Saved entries
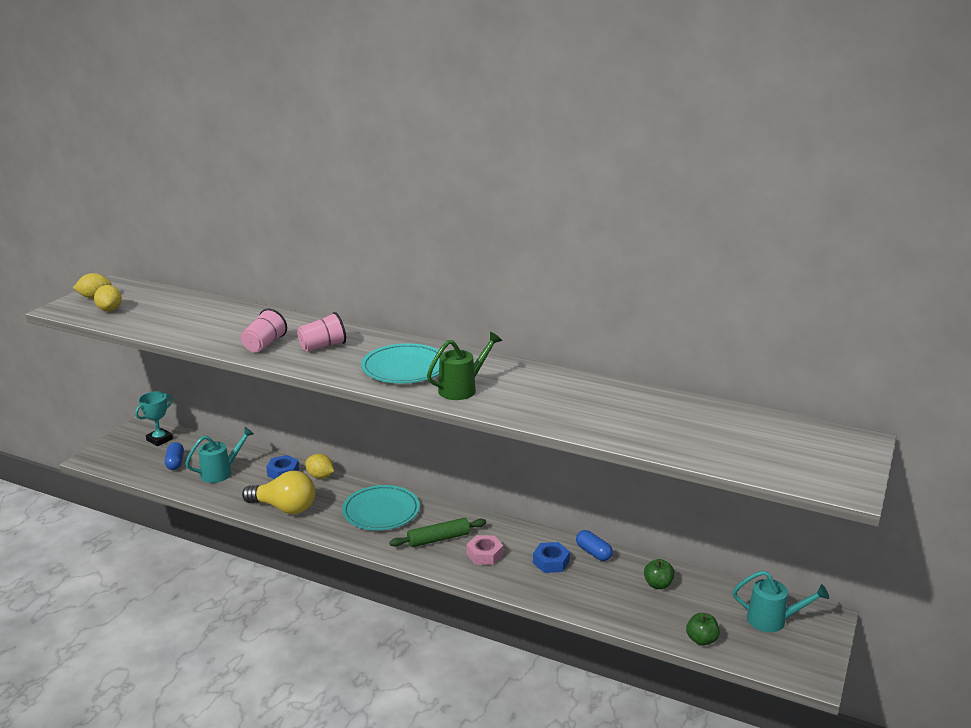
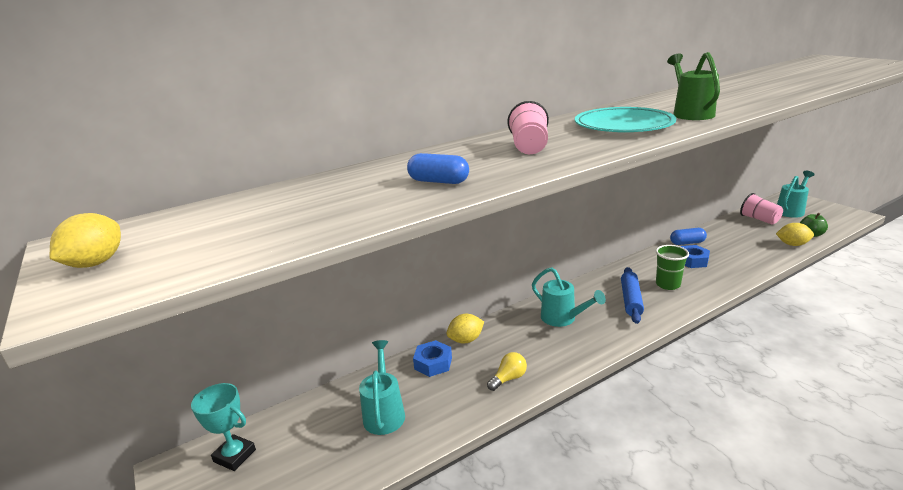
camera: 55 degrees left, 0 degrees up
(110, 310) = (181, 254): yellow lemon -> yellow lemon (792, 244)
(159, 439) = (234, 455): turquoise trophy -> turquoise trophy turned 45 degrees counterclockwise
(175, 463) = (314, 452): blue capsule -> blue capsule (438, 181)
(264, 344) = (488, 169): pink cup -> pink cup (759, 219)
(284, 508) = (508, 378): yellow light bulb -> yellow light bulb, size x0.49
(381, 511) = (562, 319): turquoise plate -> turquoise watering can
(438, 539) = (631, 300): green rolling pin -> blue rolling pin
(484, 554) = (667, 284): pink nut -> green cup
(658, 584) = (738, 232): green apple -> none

What the task asks — The goal is an exact reprint of the entries, leaving out the pictures.

Output —
camera: 55 degrees left, 0 degrees up
(110, 310) = (181, 254): yellow lemon -> yellow lemon (792, 244)
(159, 439) = (234, 455): turquoise trophy -> turquoise trophy turned 45 degrees counterclockwise
(175, 463) = (314, 452): blue capsule -> blue capsule (438, 181)
(264, 344) = (488, 169): pink cup -> pink cup (759, 219)
(284, 508) = (508, 378): yellow light bulb -> yellow light bulb, size x0.49
(381, 511) = (562, 319): turquoise plate -> turquoise watering can
(438, 539) = (631, 300): green rolling pin -> blue rolling pin
(484, 554) = (667, 284): pink nut -> green cup
(658, 584) = (738, 232): green apple -> none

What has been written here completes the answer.